▸ PROBLEM DETAILS: Search the data for the string "apilable" and extract every line where it appears.

▸ RECORDS SHOWN:
- - -

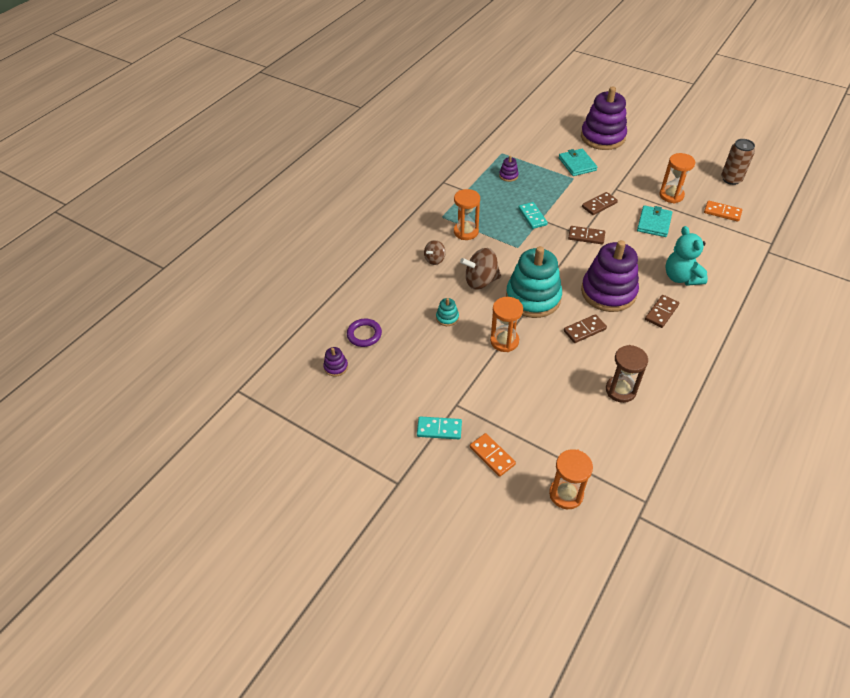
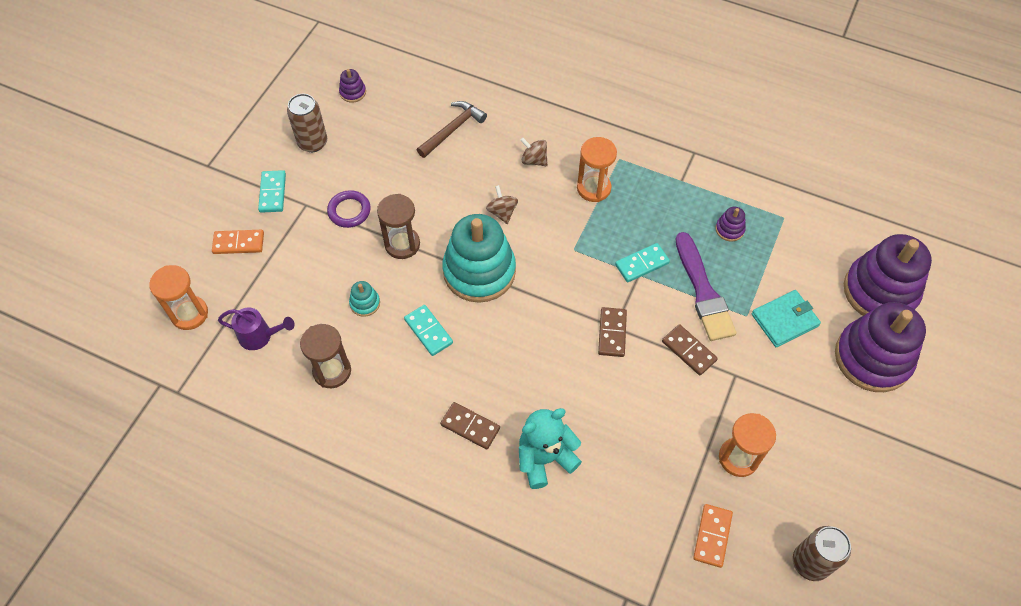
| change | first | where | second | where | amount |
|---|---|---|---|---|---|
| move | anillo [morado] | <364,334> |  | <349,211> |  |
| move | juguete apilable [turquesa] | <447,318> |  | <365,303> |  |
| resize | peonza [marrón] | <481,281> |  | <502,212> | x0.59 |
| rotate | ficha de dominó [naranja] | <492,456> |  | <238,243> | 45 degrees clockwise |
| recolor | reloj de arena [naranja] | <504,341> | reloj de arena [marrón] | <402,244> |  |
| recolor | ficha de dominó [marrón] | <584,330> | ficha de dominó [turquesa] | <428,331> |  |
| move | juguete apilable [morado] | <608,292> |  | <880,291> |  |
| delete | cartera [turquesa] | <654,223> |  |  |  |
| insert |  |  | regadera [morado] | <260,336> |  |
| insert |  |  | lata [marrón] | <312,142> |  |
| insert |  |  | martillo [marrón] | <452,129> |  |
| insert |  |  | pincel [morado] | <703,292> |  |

- - -

▸ YOUR SOLUTION:
| move | juguete apilable [turquesa] | <447,318> |  | <365,303> |  |
| move | juguete apilable [morado] | <608,292> |  | <880,291> |  |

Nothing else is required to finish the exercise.